(Object correspondence data)
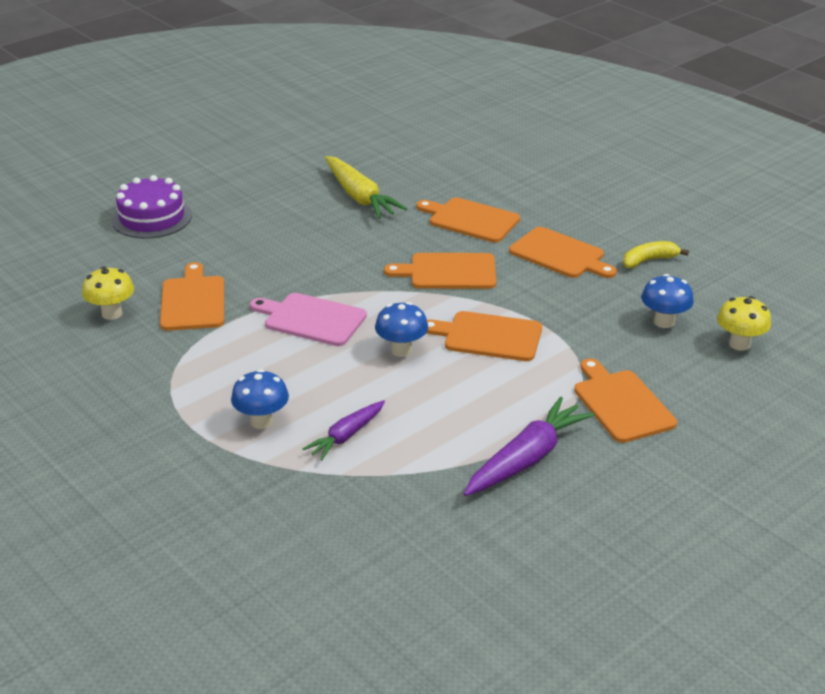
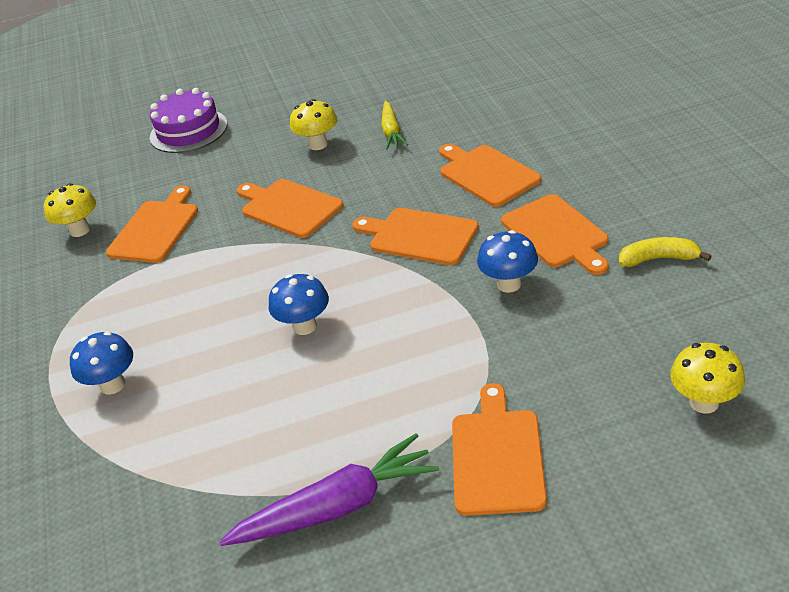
camera: 30 degrees right, 5 degrees up
(297, 215) = (318, 144): none -> yellow mushroom
(311, 319) = (245, 270): pink cutting board -> none
(346, 436) = (176, 424): purple carrot -> none
(360, 197) = (391, 132): yellow carrot -> yellow carrot, size x0.61
(488, 336) = (406, 327): orange cutting board -> orange cutting board (289, 207)
(664, 322) = (624, 349): blue mushroom -> blue mushroom (509, 284)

:: Task goal ::
What is needed is a single figure, the number of lines in the entries above that contain "carrot".

:: Answer section ::
2